___ Records to process

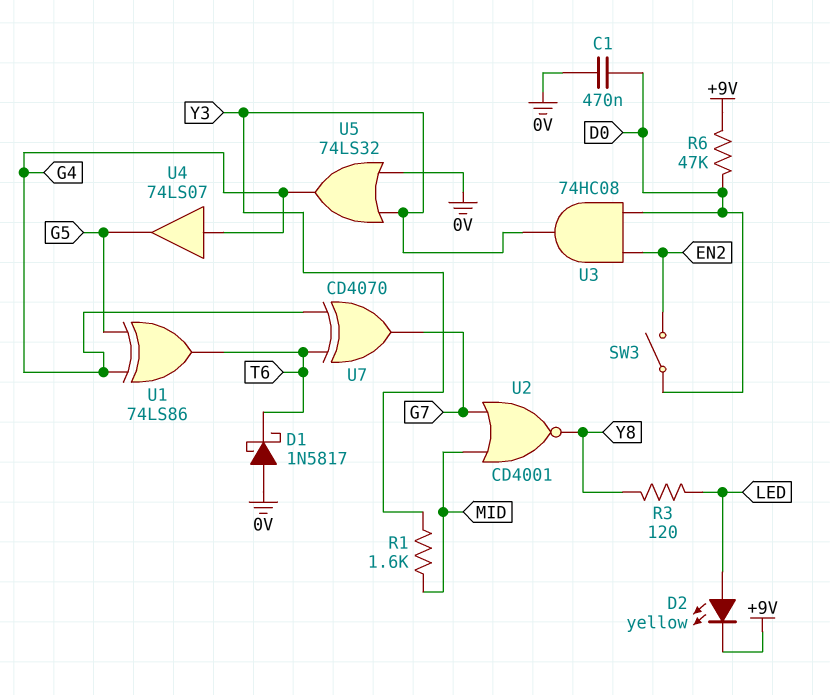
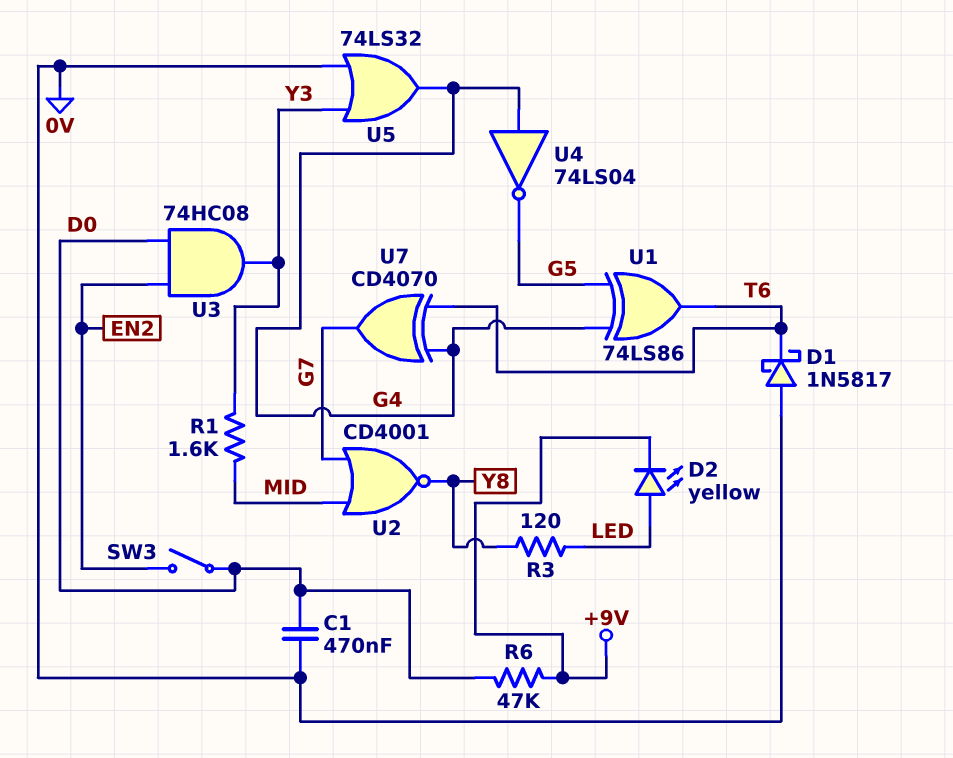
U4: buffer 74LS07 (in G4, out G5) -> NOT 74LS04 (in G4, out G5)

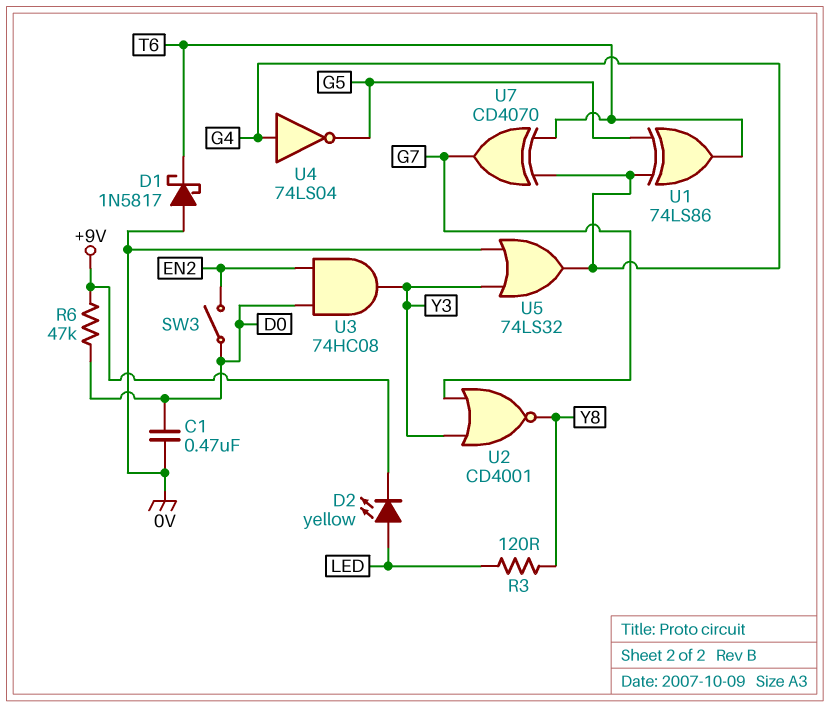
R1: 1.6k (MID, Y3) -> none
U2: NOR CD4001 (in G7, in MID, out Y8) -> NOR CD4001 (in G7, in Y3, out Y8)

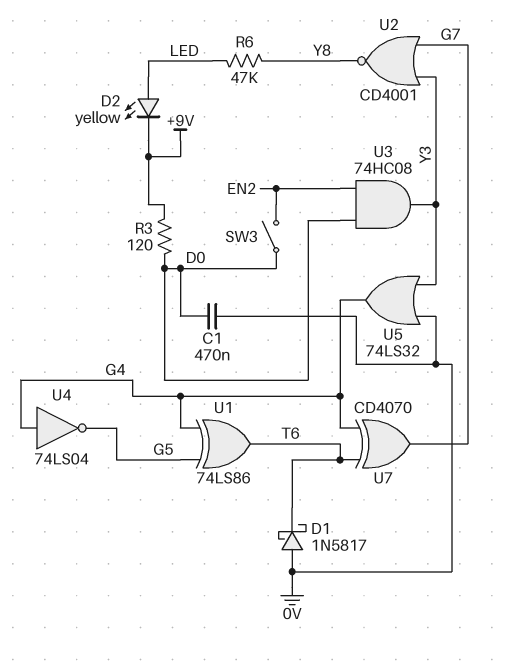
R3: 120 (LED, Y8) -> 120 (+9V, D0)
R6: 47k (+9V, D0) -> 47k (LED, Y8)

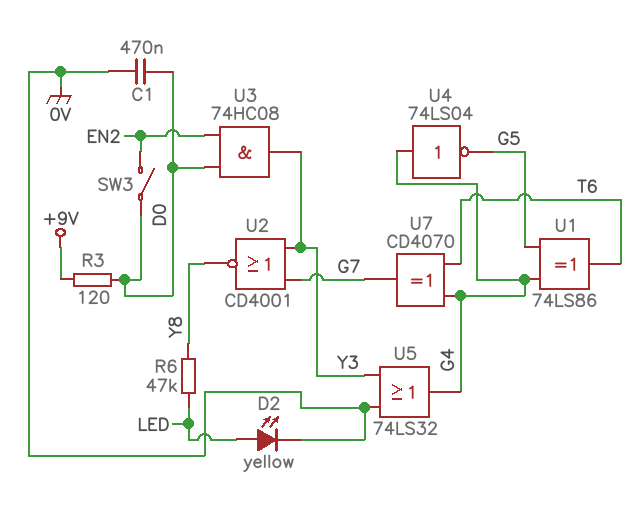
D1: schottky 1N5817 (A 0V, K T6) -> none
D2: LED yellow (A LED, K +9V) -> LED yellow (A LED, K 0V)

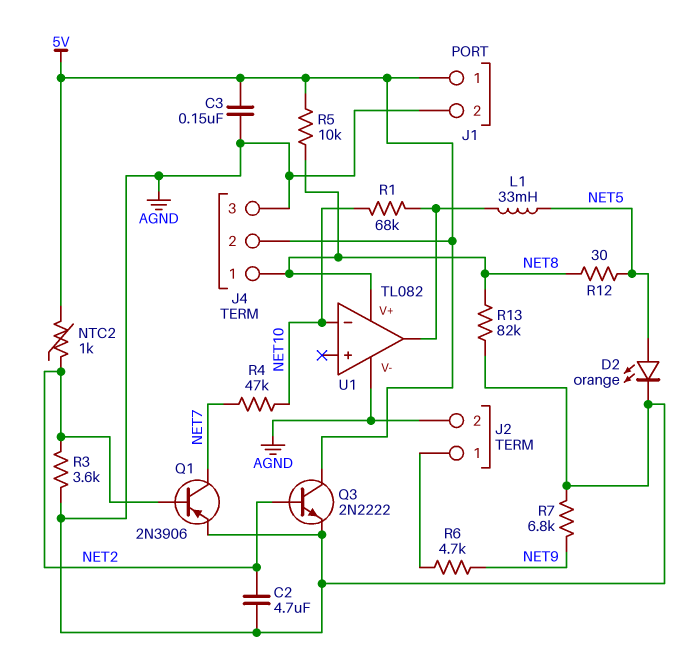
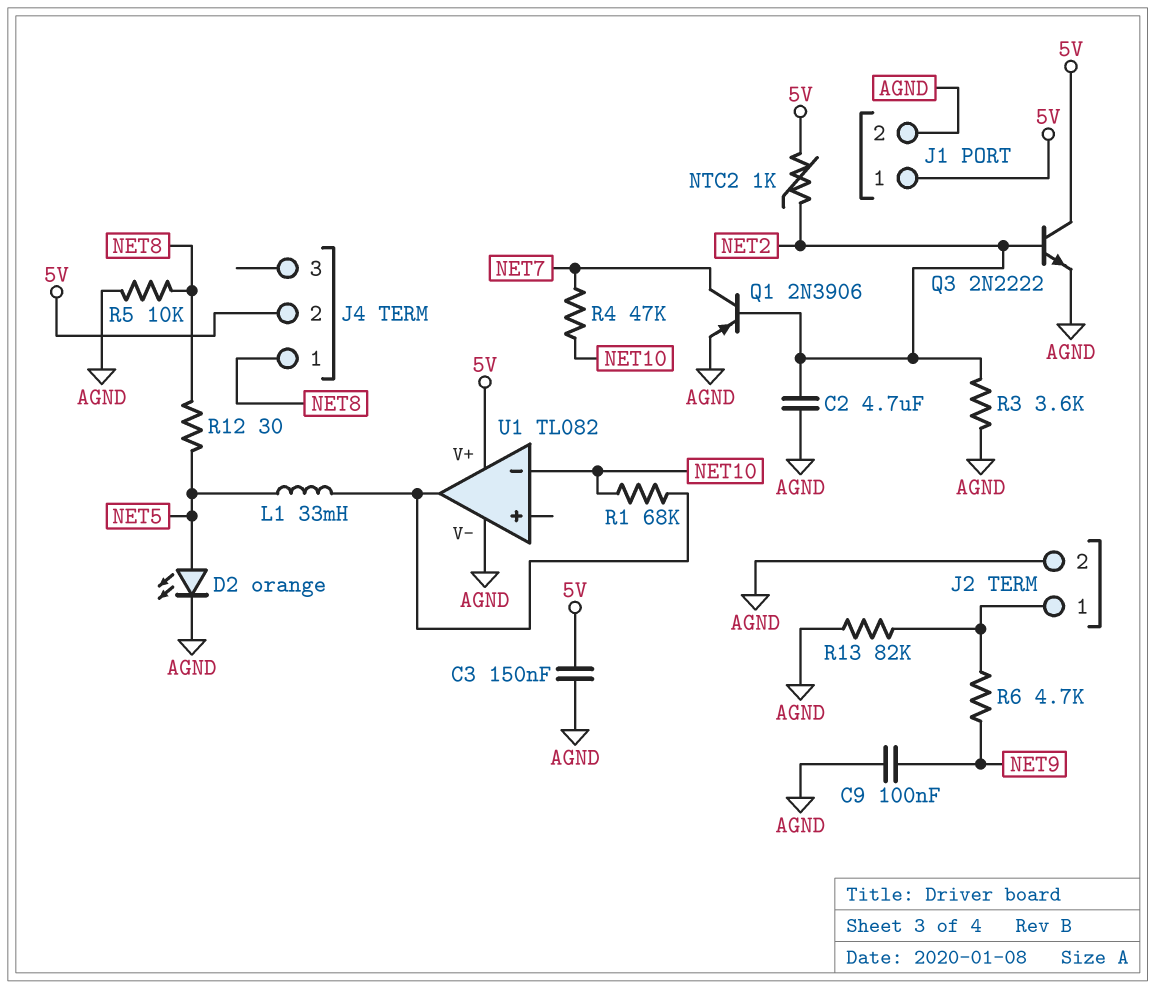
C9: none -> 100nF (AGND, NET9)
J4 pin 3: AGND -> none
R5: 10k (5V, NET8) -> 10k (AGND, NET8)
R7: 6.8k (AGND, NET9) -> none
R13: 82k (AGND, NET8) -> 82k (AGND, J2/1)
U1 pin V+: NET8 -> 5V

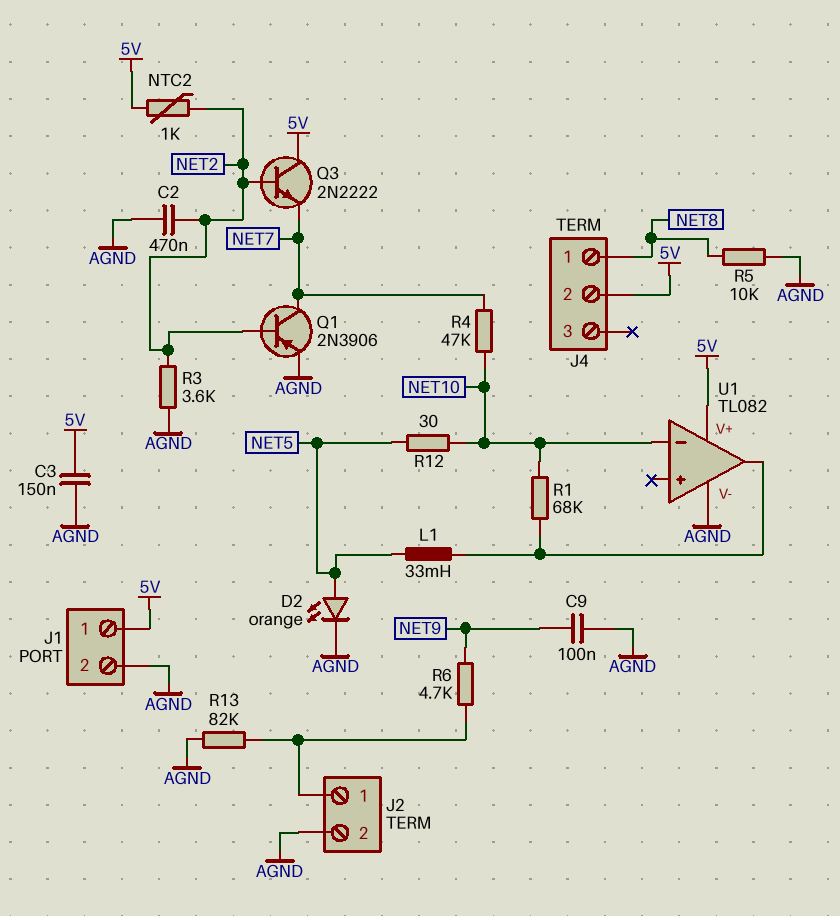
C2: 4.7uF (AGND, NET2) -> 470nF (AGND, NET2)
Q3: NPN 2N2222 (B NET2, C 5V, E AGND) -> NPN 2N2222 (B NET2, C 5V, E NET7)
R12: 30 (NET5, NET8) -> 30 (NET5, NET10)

______

__Task item__. When pictures appear in the records above, leave them out and reproduce exactly each line from the first through the line containing "U1 pin V+: NET8 -> 5V", both included.

__Problem solution__.
U4: buffer 74LS07 (in G4, out G5) -> NOT 74LS04 (in G4, out G5)

R1: 1.6k (MID, Y3) -> none
U2: NOR CD4001 (in G7, in MID, out Y8) -> NOR CD4001 (in G7, in Y3, out Y8)

R3: 120 (LED, Y8) -> 120 (+9V, D0)
R6: 47k (+9V, D0) -> 47k (LED, Y8)

D1: schottky 1N5817 (A 0V, K T6) -> none
D2: LED yellow (A LED, K +9V) -> LED yellow (A LED, K 0V)

C9: none -> 100nF (AGND, NET9)
J4 pin 3: AGND -> none
R5: 10k (5V, NET8) -> 10k (AGND, NET8)
R7: 6.8k (AGND, NET9) -> none
R13: 82k (AGND, NET8) -> 82k (AGND, J2/1)
U1 pin V+: NET8 -> 5V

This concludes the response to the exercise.